- **Activity**
Where the string "black" occurs in the material below, report the whole line.

____ Source material

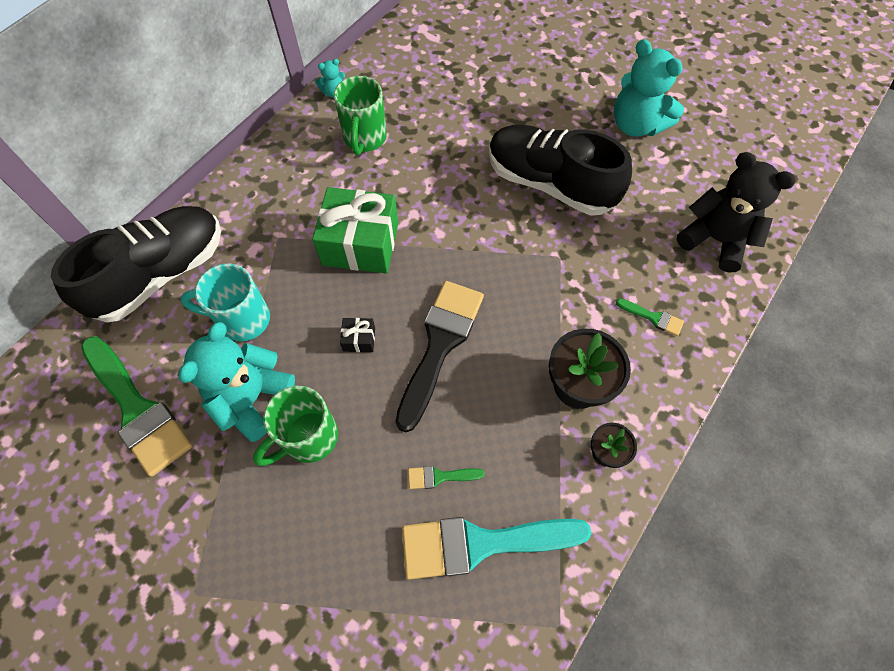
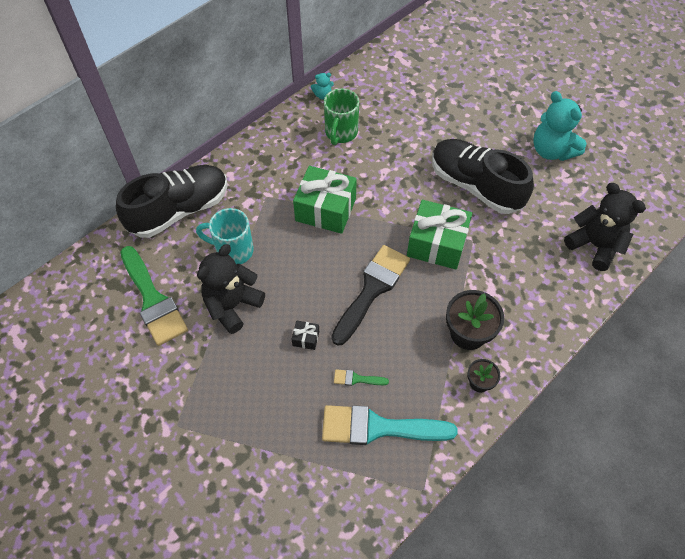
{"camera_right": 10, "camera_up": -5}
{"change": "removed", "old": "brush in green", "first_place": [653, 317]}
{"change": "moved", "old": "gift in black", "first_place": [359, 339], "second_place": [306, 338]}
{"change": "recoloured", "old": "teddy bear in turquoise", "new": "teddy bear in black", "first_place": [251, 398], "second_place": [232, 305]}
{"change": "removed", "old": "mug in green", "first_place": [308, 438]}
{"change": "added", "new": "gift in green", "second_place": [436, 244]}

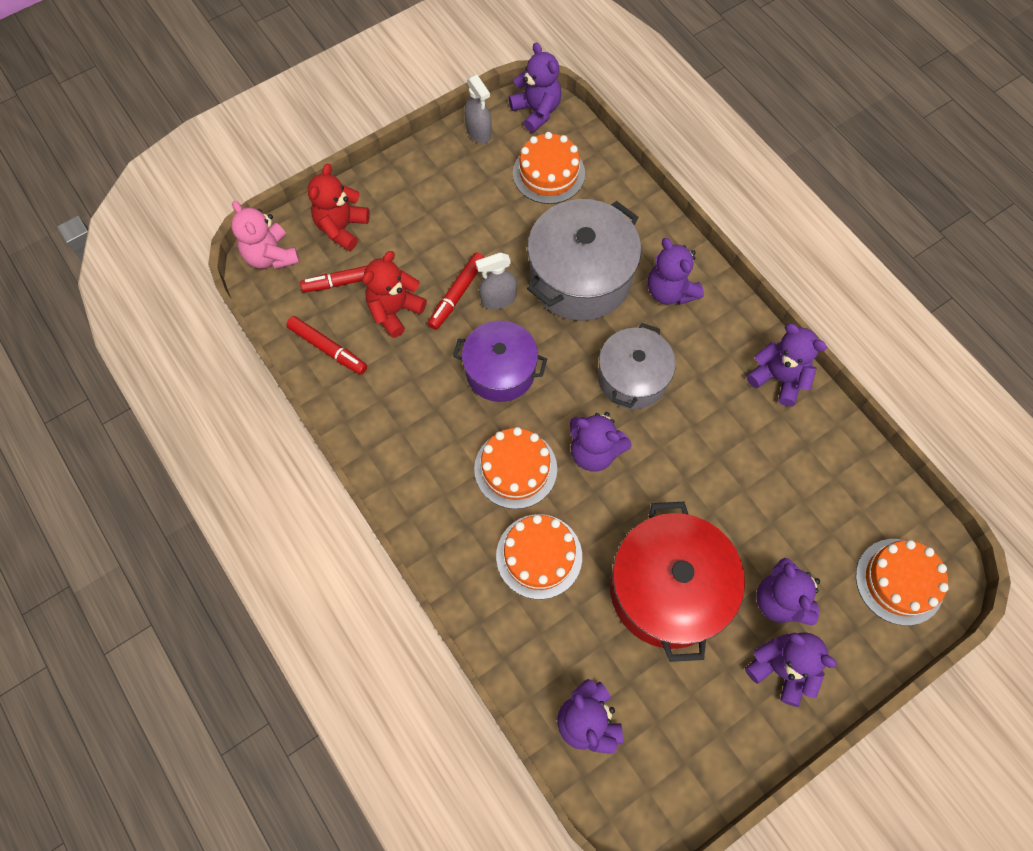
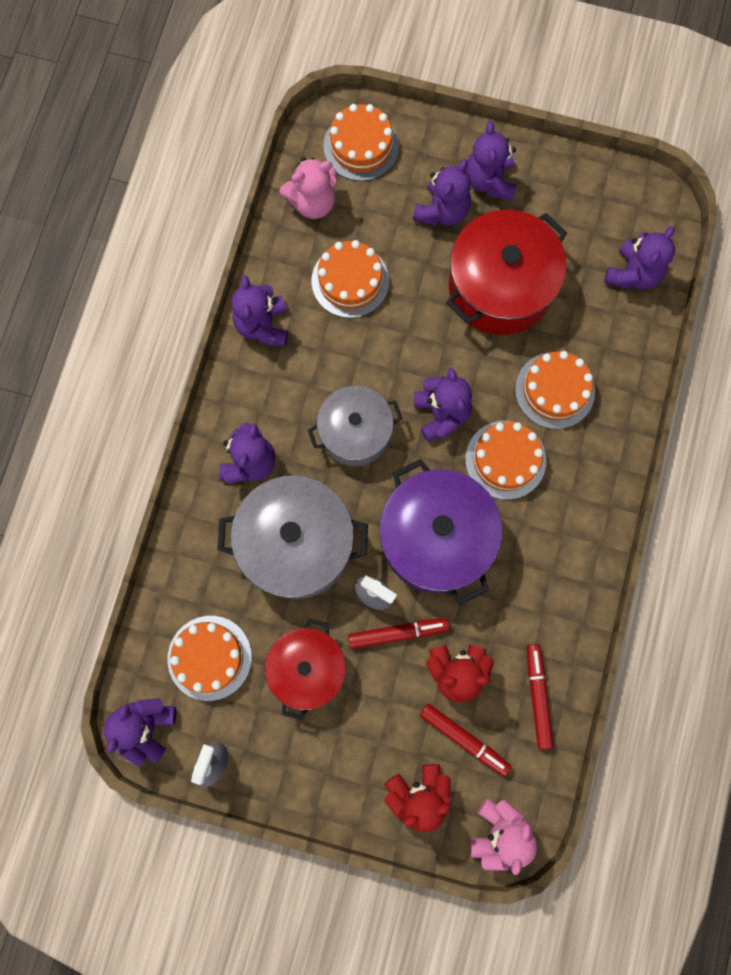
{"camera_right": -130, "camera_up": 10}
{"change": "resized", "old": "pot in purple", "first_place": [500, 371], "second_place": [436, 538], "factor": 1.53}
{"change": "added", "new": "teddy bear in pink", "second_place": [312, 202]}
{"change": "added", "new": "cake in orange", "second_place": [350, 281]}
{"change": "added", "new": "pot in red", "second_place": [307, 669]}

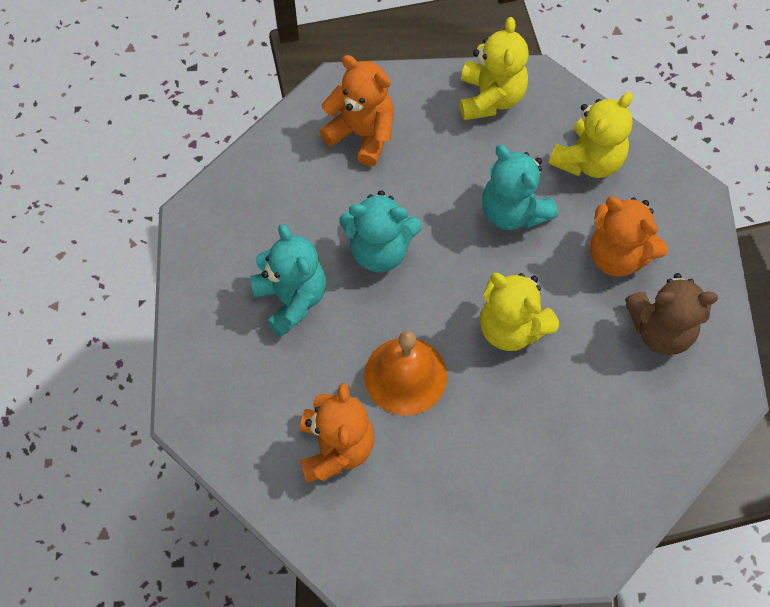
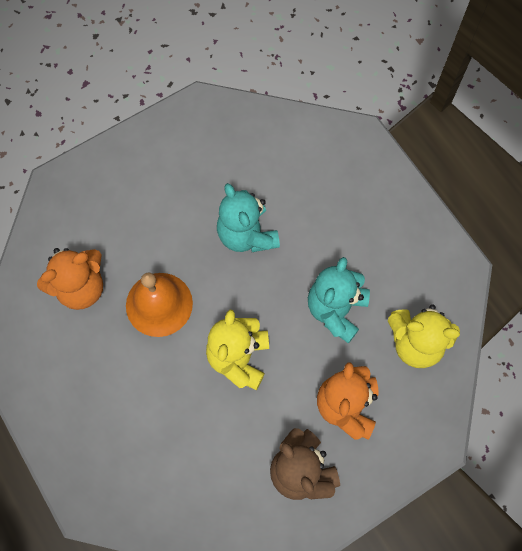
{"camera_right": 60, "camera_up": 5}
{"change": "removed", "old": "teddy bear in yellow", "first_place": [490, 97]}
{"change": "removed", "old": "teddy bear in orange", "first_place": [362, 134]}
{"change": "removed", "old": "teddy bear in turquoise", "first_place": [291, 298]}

________

- **Exercise result**
{"change": "moved", "old": "gift in black", "first_place": [359, 339], "second_place": [306, 338]}
{"change": "recoloured", "old": "teddy bear in turquoise", "new": "teddy bear in black", "first_place": [251, 398], "second_place": [232, 305]}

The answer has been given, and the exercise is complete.